++++ DATASET EXTRACT ++++

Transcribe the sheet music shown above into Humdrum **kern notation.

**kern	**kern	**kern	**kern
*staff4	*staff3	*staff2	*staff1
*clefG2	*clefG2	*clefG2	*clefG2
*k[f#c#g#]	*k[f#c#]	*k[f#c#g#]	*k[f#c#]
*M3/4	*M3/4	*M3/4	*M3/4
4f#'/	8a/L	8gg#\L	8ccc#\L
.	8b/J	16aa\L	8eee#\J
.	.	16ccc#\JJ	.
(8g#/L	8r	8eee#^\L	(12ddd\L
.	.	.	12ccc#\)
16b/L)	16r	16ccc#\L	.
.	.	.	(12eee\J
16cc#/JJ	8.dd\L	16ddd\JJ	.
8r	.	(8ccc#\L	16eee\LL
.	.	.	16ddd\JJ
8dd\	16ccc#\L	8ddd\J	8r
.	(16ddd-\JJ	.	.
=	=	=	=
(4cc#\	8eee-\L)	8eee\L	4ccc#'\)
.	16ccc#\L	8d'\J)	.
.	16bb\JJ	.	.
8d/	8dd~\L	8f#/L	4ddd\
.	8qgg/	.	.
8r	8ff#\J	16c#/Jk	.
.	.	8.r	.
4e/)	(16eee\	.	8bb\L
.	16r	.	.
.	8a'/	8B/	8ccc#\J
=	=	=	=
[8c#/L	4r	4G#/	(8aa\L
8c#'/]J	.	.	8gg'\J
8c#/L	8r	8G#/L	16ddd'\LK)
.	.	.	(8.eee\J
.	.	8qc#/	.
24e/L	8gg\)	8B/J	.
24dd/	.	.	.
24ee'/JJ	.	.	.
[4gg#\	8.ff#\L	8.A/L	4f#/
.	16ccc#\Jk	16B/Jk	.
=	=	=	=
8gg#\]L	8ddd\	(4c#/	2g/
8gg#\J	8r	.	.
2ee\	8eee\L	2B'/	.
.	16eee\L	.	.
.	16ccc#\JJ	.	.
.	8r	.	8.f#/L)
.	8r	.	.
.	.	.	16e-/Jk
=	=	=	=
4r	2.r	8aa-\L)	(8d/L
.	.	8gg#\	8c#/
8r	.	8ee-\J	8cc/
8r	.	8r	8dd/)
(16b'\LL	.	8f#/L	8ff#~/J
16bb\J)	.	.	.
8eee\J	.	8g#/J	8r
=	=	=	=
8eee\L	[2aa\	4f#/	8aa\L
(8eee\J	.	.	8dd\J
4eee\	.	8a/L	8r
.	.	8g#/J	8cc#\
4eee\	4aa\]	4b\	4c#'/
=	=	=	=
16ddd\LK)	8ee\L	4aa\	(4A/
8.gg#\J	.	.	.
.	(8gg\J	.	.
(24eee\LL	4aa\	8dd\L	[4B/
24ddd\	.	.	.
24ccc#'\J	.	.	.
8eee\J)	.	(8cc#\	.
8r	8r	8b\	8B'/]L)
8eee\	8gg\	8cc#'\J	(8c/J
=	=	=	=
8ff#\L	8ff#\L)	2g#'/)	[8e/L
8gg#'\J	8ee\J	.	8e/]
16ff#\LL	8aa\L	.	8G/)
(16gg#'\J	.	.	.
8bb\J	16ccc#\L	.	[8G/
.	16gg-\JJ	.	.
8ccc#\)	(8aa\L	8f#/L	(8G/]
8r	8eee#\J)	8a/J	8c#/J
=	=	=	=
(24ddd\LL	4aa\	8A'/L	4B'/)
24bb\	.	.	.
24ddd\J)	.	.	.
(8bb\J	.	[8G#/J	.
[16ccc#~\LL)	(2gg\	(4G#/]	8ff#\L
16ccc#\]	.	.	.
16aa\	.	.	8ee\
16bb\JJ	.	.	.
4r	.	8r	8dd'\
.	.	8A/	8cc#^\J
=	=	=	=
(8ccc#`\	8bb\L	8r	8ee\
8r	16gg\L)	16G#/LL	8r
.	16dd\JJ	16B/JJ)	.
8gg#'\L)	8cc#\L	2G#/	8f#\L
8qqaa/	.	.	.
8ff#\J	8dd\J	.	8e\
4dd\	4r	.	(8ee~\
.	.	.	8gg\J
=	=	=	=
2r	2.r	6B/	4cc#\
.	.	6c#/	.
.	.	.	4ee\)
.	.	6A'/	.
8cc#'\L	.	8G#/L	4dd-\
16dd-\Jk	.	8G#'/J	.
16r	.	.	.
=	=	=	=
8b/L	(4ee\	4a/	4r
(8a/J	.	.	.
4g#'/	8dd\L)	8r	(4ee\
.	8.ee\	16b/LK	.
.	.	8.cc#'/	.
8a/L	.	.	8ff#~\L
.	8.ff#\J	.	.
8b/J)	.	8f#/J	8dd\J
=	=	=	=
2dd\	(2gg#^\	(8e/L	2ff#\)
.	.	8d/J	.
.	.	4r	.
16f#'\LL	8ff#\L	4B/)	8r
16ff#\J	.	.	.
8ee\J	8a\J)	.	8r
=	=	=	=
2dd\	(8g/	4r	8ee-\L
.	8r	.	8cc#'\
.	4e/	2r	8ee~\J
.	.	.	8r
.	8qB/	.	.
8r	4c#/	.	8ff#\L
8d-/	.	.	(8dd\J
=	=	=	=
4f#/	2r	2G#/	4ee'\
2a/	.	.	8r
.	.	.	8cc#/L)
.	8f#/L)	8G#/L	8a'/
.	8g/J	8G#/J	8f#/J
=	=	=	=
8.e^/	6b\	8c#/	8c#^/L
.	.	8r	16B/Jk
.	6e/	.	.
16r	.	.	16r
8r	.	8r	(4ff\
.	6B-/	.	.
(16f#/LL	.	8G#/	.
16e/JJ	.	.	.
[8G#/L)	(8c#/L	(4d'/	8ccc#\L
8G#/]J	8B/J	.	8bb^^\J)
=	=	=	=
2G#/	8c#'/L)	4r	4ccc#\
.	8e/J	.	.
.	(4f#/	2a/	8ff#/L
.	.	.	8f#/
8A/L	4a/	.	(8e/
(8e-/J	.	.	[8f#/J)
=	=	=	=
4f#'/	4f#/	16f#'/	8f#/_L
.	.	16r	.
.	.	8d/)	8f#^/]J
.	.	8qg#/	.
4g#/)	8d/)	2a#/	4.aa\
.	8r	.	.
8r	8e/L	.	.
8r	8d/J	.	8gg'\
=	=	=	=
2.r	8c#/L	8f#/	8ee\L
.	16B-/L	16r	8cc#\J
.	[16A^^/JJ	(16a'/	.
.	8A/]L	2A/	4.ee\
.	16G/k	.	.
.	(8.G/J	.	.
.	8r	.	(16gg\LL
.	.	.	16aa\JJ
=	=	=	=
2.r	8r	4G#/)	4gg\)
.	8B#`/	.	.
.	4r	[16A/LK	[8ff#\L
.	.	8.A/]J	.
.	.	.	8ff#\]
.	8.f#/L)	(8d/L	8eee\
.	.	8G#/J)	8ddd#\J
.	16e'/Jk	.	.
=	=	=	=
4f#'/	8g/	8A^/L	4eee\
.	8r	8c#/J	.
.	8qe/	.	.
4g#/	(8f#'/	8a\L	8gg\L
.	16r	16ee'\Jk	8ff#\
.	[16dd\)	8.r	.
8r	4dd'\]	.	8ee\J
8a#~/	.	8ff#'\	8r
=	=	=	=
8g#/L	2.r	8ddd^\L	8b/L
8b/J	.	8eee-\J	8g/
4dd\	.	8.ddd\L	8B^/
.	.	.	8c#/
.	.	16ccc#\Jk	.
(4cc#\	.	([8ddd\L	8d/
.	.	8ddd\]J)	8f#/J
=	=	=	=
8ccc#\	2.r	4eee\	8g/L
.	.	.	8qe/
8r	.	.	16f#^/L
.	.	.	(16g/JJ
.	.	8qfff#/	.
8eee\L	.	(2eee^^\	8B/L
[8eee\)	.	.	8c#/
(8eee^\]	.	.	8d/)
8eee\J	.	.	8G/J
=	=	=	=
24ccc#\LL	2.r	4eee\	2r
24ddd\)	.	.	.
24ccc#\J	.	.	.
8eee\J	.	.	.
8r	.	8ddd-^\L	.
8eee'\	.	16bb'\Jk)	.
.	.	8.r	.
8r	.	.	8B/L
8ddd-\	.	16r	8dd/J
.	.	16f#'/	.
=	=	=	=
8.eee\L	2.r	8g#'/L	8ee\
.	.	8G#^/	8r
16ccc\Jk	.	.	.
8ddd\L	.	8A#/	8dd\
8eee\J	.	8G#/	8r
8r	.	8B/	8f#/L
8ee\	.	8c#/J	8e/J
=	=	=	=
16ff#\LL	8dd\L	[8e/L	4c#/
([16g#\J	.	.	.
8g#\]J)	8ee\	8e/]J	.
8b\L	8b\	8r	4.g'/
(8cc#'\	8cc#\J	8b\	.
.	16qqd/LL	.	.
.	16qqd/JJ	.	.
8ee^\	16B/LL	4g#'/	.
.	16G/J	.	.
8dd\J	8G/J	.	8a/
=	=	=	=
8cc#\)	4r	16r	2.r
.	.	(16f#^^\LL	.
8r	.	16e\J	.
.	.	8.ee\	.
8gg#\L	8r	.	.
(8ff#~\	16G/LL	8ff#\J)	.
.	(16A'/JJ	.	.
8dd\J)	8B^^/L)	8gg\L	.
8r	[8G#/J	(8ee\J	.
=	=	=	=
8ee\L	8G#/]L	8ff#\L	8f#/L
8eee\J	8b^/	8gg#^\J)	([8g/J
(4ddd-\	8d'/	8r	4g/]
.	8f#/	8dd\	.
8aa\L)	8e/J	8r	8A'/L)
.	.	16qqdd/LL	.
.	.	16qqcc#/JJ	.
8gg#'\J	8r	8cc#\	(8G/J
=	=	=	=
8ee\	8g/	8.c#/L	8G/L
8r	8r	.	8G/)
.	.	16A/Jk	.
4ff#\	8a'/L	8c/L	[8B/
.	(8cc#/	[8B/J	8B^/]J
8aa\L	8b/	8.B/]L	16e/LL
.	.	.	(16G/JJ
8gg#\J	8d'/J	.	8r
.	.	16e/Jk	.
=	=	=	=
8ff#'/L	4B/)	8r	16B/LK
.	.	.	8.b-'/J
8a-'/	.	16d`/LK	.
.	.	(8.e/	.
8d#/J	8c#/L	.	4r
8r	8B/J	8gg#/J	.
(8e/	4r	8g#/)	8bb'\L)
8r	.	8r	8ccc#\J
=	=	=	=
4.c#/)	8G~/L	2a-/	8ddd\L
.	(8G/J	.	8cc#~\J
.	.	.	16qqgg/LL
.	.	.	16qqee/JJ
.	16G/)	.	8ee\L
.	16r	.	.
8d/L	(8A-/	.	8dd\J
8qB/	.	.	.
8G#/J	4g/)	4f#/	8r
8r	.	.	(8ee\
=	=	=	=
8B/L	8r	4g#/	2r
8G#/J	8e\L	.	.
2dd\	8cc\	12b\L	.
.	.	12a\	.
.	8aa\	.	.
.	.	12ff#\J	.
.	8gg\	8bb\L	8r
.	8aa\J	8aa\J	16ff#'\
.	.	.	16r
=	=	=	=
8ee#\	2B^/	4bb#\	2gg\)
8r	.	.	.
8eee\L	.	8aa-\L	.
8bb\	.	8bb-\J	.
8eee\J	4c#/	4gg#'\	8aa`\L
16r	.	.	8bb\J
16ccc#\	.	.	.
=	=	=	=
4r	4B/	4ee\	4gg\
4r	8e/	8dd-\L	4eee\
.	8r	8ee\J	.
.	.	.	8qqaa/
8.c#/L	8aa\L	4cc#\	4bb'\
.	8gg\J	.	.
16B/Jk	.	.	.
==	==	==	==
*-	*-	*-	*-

++++

▶ WHAT IS NEEDED
List each line from the rows above that contains the string "kern".

▶ ANSWER IN FULL
Transcribe the sheet music shown above into Humdrum **kern notation.
**kern	**kern	**kern	**kern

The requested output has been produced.